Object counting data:
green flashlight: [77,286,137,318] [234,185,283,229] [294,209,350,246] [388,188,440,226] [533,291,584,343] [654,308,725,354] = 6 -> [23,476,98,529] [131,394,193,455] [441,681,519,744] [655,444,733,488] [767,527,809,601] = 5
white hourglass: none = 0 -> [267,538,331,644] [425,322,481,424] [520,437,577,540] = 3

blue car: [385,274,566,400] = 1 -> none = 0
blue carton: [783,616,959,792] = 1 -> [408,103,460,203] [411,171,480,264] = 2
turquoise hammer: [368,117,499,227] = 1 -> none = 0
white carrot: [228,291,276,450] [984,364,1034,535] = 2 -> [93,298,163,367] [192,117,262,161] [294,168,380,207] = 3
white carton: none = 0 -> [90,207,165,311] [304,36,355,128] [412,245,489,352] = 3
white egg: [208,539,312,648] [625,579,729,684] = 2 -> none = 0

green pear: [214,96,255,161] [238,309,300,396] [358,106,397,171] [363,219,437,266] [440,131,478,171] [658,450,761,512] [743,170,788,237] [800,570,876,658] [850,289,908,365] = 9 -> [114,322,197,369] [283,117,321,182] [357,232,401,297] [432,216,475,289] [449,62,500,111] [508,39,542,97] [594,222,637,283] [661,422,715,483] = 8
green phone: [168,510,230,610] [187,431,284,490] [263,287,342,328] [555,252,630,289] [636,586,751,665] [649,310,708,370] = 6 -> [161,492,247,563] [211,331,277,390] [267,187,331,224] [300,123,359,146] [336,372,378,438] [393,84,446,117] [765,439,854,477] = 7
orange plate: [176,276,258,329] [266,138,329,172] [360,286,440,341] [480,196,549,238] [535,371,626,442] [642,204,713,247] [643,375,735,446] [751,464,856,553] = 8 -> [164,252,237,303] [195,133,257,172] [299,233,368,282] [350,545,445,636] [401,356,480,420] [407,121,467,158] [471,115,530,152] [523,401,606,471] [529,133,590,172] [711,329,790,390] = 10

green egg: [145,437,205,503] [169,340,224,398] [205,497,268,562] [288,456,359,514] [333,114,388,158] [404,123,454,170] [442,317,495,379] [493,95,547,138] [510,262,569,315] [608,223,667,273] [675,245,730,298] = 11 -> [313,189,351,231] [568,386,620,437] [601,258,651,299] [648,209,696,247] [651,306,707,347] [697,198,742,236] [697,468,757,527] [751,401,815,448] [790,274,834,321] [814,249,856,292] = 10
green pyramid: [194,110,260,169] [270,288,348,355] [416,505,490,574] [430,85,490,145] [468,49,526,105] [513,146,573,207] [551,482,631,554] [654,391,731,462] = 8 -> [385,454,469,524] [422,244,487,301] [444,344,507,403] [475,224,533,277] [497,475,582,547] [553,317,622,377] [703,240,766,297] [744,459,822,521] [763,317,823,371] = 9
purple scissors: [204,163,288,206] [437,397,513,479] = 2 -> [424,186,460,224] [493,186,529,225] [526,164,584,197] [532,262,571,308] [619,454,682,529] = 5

● **WHAT TO WORK ON**
Only an exact copy of the data above will do.

● **EXERCISE ANSWER**
green flashlight: [77,286,137,318] [234,185,283,229] [294,209,350,246] [388,188,440,226] [533,291,584,343] [654,308,725,354] = 6 -> [23,476,98,529] [131,394,193,455] [441,681,519,744] [655,444,733,488] [767,527,809,601] = 5
white hourglass: none = 0 -> [267,538,331,644] [425,322,481,424] [520,437,577,540] = 3

blue car: [385,274,566,400] = 1 -> none = 0
blue carton: [783,616,959,792] = 1 -> [408,103,460,203] [411,171,480,264] = 2
turquoise hammer: [368,117,499,227] = 1 -> none = 0
white carrot: [228,291,276,450] [984,364,1034,535] = 2 -> [93,298,163,367] [192,117,262,161] [294,168,380,207] = 3
white carton: none = 0 -> [90,207,165,311] [304,36,355,128] [412,245,489,352] = 3
white egg: [208,539,312,648] [625,579,729,684] = 2 -> none = 0

green pear: [214,96,255,161] [238,309,300,396] [358,106,397,171] [363,219,437,266] [440,131,478,171] [658,450,761,512] [743,170,788,237] [800,570,876,658] [850,289,908,365] = 9 -> [114,322,197,369] [283,117,321,182] [357,232,401,297] [432,216,475,289] [449,62,500,111] [508,39,542,97] [594,222,637,283] [661,422,715,483] = 8
green phone: [168,510,230,610] [187,431,284,490] [263,287,342,328] [555,252,630,289] [636,586,751,665] [649,310,708,370] = 6 -> [161,492,247,563] [211,331,277,390] [267,187,331,224] [300,123,359,146] [336,372,378,438] [393,84,446,117] [765,439,854,477] = 7
orange plate: [176,276,258,329] [266,138,329,172] [360,286,440,341] [480,196,549,238] [535,371,626,442] [642,204,713,247] [643,375,735,446] [751,464,856,553] = 8 -> [164,252,237,303] [195,133,257,172] [299,233,368,282] [350,545,445,636] [401,356,480,420] [407,121,467,158] [471,115,530,152] [523,401,606,471] [529,133,590,172] [711,329,790,390] = 10

green egg: [145,437,205,503] [169,340,224,398] [205,497,268,562] [288,456,359,514] [333,114,388,158] [404,123,454,170] [442,317,495,379] [493,95,547,138] [510,262,569,315] [608,223,667,273] [675,245,730,298] = 11 -> [313,189,351,231] [568,386,620,437] [601,258,651,299] [648,209,696,247] [651,306,707,347] [697,198,742,236] [697,468,757,527] [751,401,815,448] [790,274,834,321] [814,249,856,292] = 10
green pyramid: [194,110,260,169] [270,288,348,355] [416,505,490,574] [430,85,490,145] [468,49,526,105] [513,146,573,207] [551,482,631,554] [654,391,731,462] = 8 -> [385,454,469,524] [422,244,487,301] [444,344,507,403] [475,224,533,277] [497,475,582,547] [553,317,622,377] [703,240,766,297] [744,459,822,521] [763,317,823,371] = 9
purple scissors: [204,163,288,206] [437,397,513,479] = 2 -> [424,186,460,224] [493,186,529,225] [526,164,584,197] [532,262,571,308] [619,454,682,529] = 5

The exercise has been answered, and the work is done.